Retype the lines below exactly, from the one that contains "(439, 168) = (403, 127): turquoise" through the last, and leave every picture out.

-------- AVAILABLE DATA

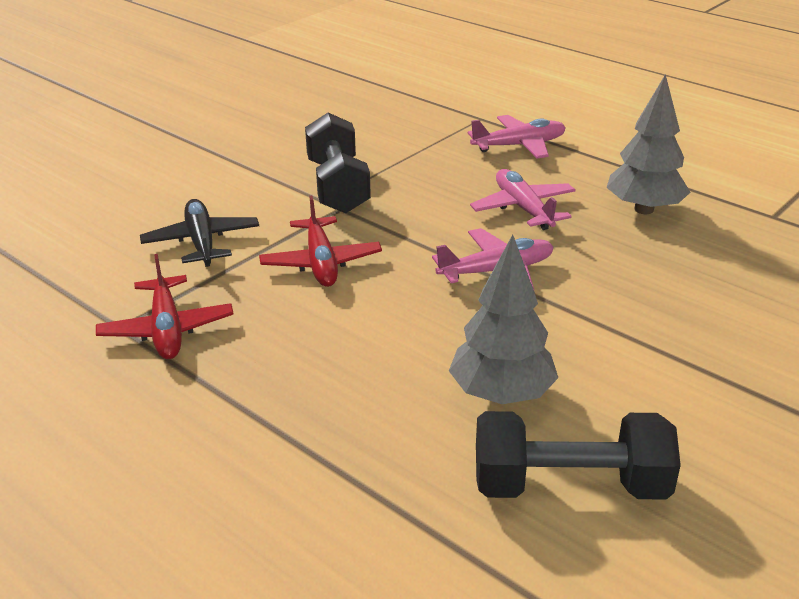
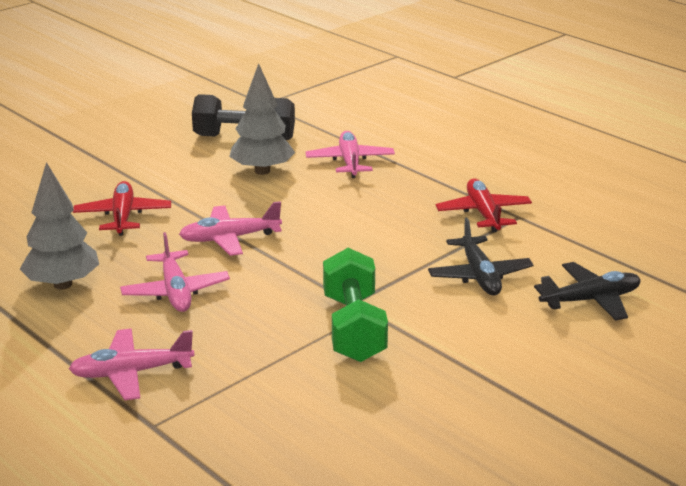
camera: 175 degrees left, 5 degrees down
(94, 223) = (590, 300): none -> black plane
(321, 263) = (372, 253): red plane -> red plane (123, 216)
(338, 186) = (353, 328): black dumbbell -> green dumbbell
(360, 427) = (350, 162): none -> pink plane

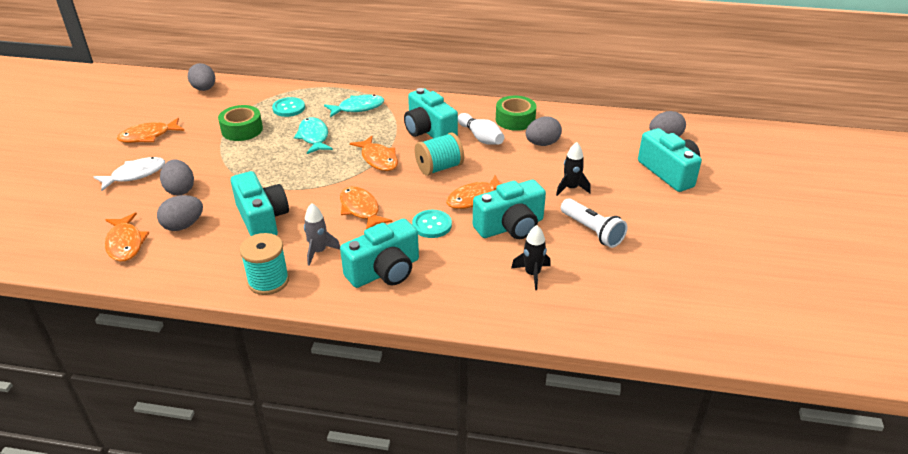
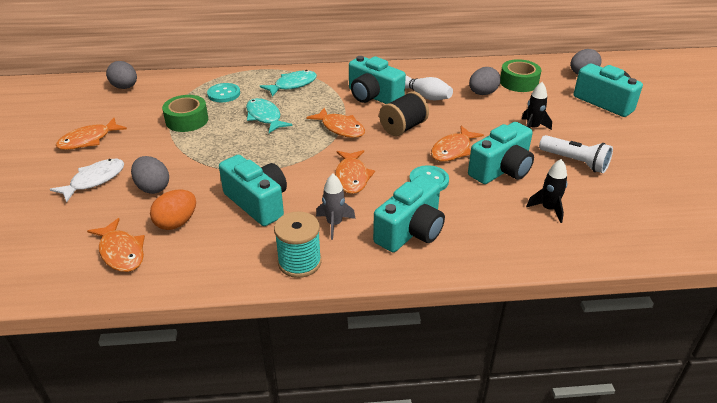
camera: 15 degrees left, 0 degrees up
(183, 225) = (176, 223): grey egg -> orange egg
(361, 209) = (352, 177): orange fish -> orange fish turned 135 degrees counterclockwise
(439, 168) = (403, 127): turquoise spool -> black spool
(515, 120) = (445, 76): green tape -> green tape (519, 82)

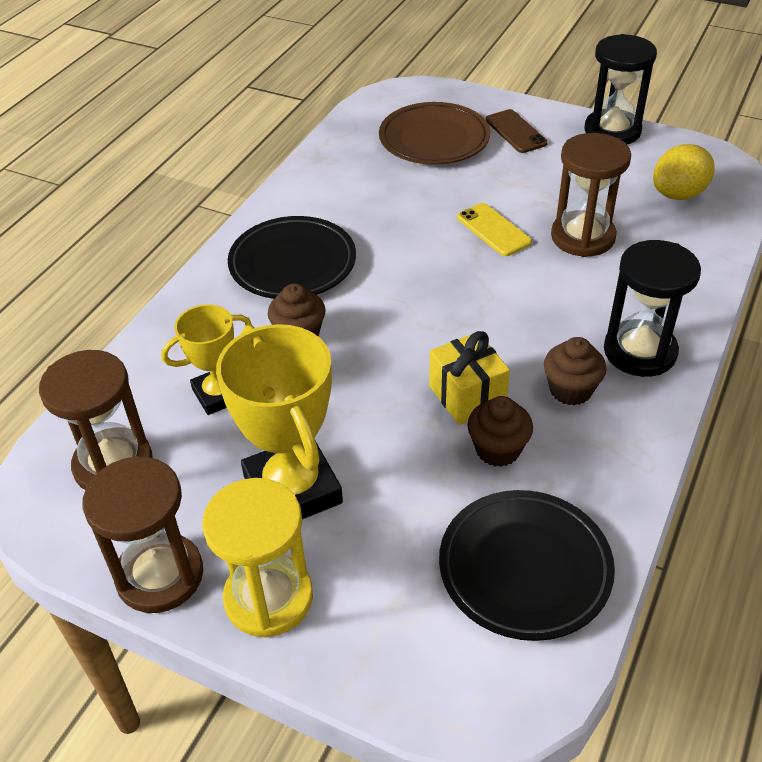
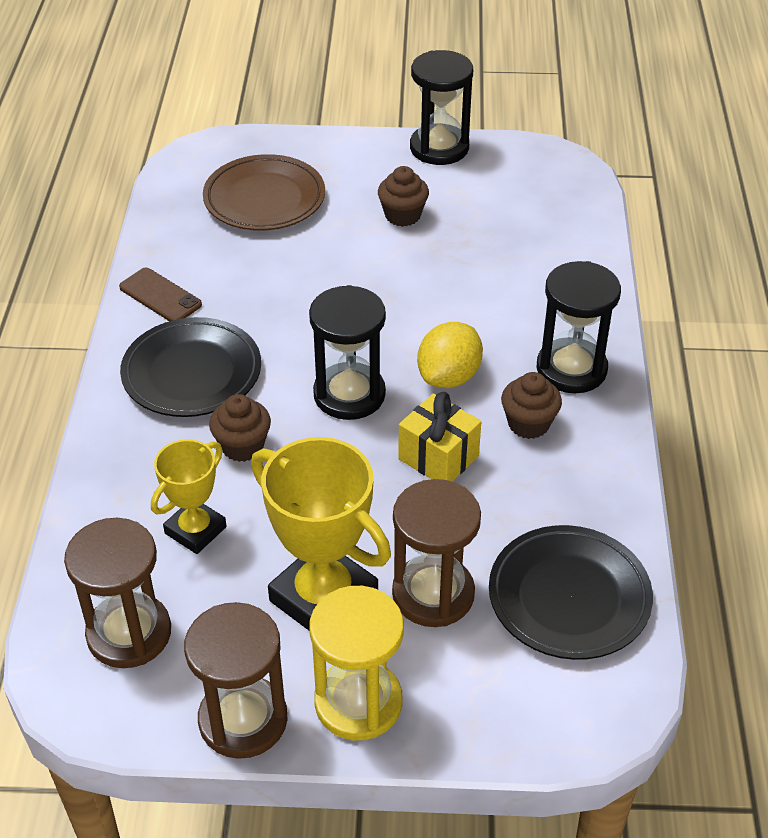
camera: 25 degrees left, 0 degrees up
(416, 317) = (349, 394): none -> black hourglass
(493, 230) = (377, 283): yellow phone -> none
(497, 449) = (492, 499): brown cupcake -> brown cupcake (403, 215)
(516, 132) = (344, 171): brown phone -> brown phone (160, 296)
(582, 237) = (465, 269): brown hourglass -> brown hourglass (433, 594)
(678, 194) = (533, 201): yellow lemon -> yellow lemon (449, 377)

----------------

> [RESULT OF THIS EXERCISE]
(439, 168) = (403, 127): turquoise spool -> black spool
(515, 120) = (445, 76): green tape -> green tape (519, 82)

camera: 25 degrees left, 0 degrees up
(416, 317) = (349, 394): none -> black hourglass
(493, 230) = (377, 283): yellow phone -> none
(497, 449) = (492, 499): brown cupcake -> brown cupcake (403, 215)
(516, 132) = (344, 171): brown phone -> brown phone (160, 296)
(582, 237) = (465, 269): brown hourglass -> brown hourglass (433, 594)
(678, 194) = (533, 201): yellow lemon -> yellow lemon (449, 377)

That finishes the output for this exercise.